Directions = Retype the lines below exactly, but only those from the line that has "(206, 189) = (370, 476): white" through the line that has "camera: 20 degrees right, 10 degrees down". Omit every picture.

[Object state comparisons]
>>>>
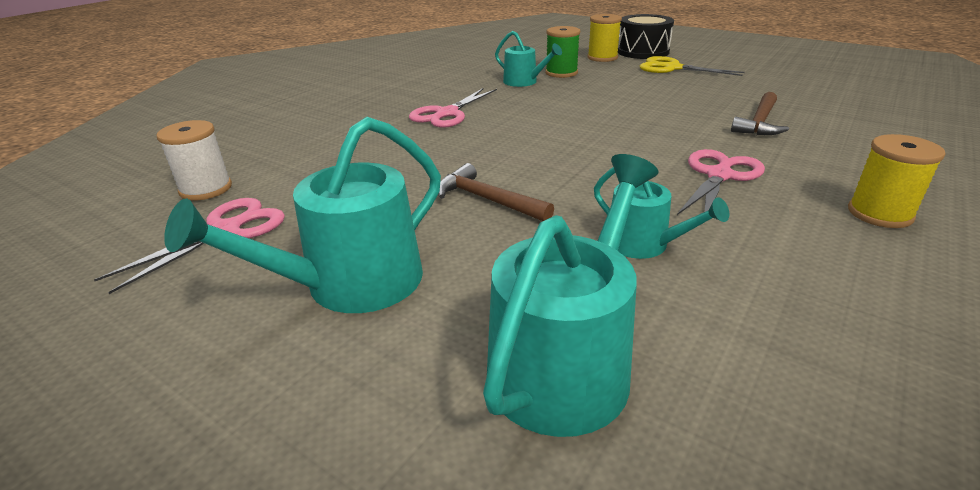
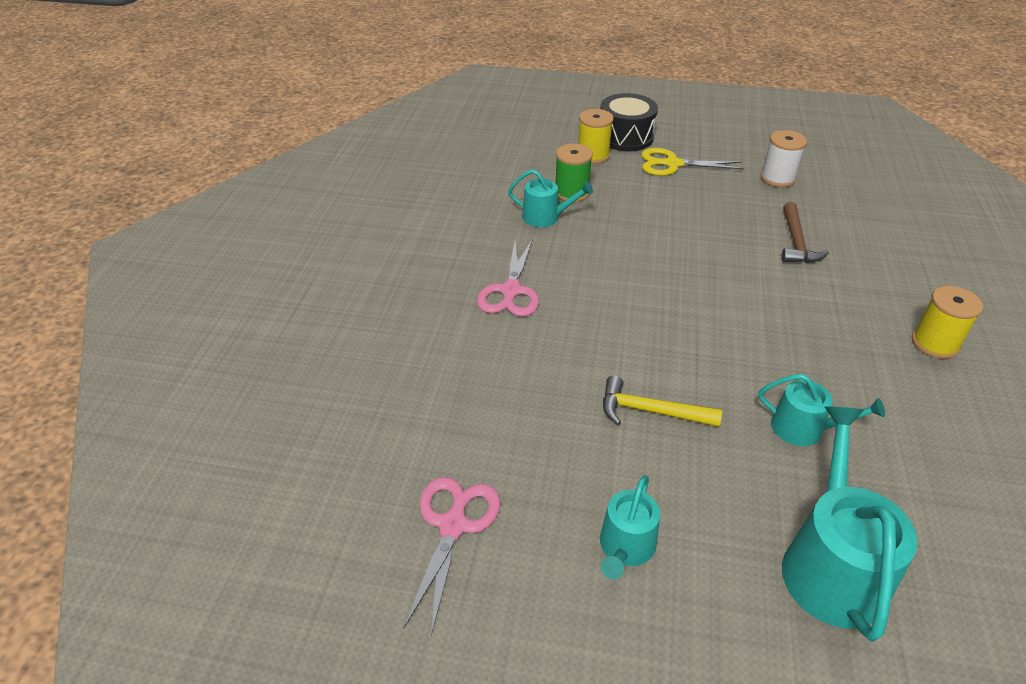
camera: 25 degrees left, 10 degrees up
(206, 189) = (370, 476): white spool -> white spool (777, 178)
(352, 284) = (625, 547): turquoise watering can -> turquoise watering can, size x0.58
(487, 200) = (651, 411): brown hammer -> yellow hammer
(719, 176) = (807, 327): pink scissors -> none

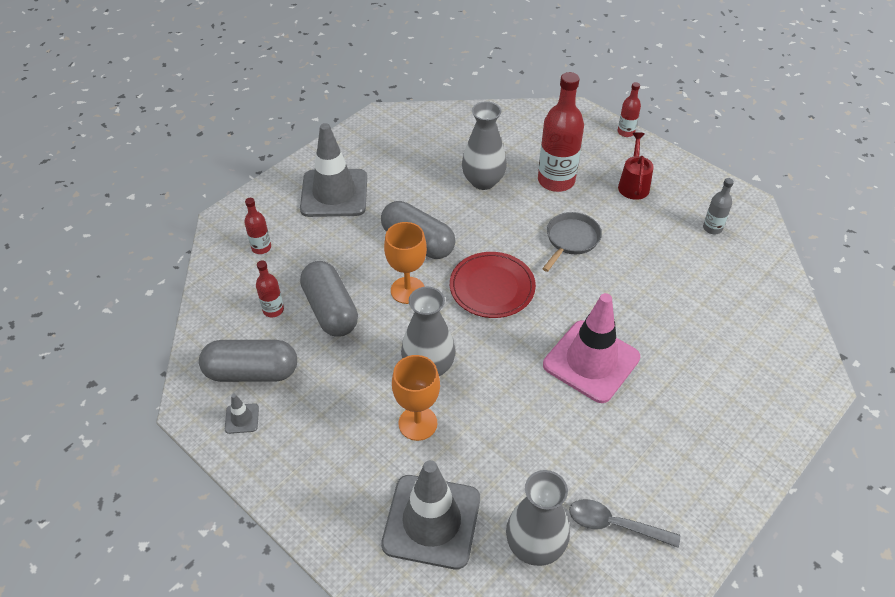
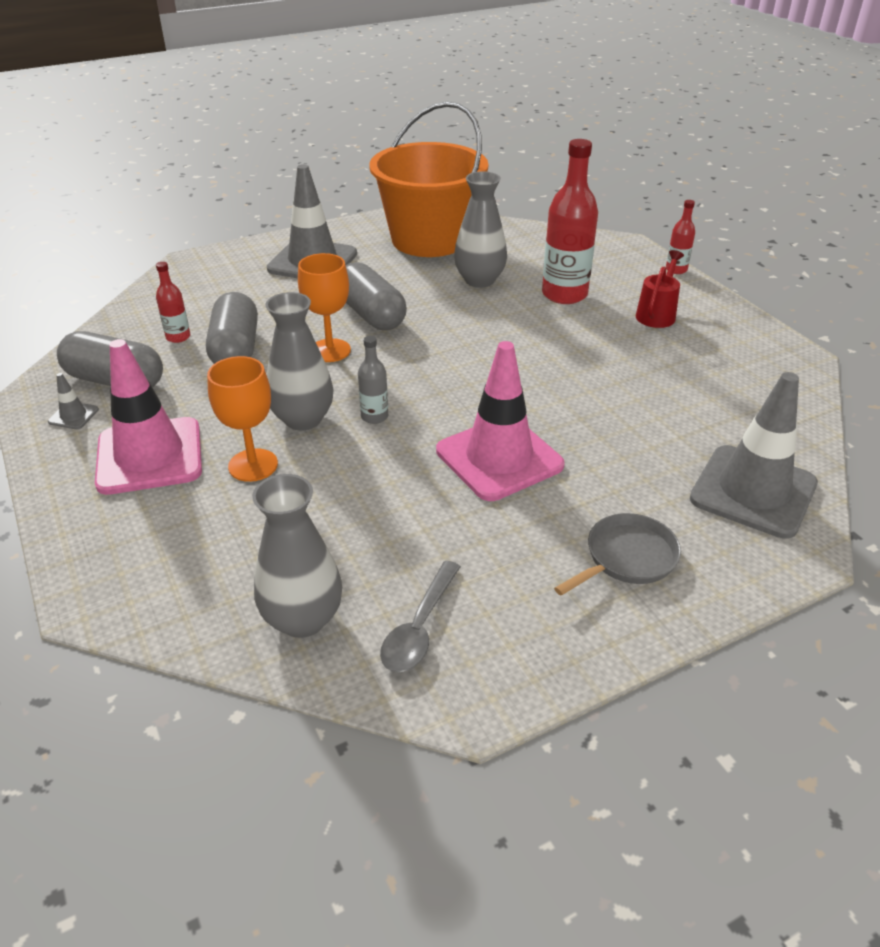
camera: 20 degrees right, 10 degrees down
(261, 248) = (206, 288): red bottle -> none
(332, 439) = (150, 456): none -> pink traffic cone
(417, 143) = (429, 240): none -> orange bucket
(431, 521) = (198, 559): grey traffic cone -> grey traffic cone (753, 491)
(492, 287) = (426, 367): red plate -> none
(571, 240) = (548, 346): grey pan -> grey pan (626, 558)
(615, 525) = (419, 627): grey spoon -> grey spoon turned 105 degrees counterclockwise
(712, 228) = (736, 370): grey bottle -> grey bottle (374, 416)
<<<<
Answer below =
(206, 189) = (370, 476): white spool -> white spool (777, 178)
(352, 284) = (625, 547): turquoise watering can -> turquoise watering can, size x0.58
(487, 200) = (651, 411): brown hammer -> yellow hammer
(719, 176) = (807, 327): pink scissors -> none

camera: 20 degrees right, 10 degrees down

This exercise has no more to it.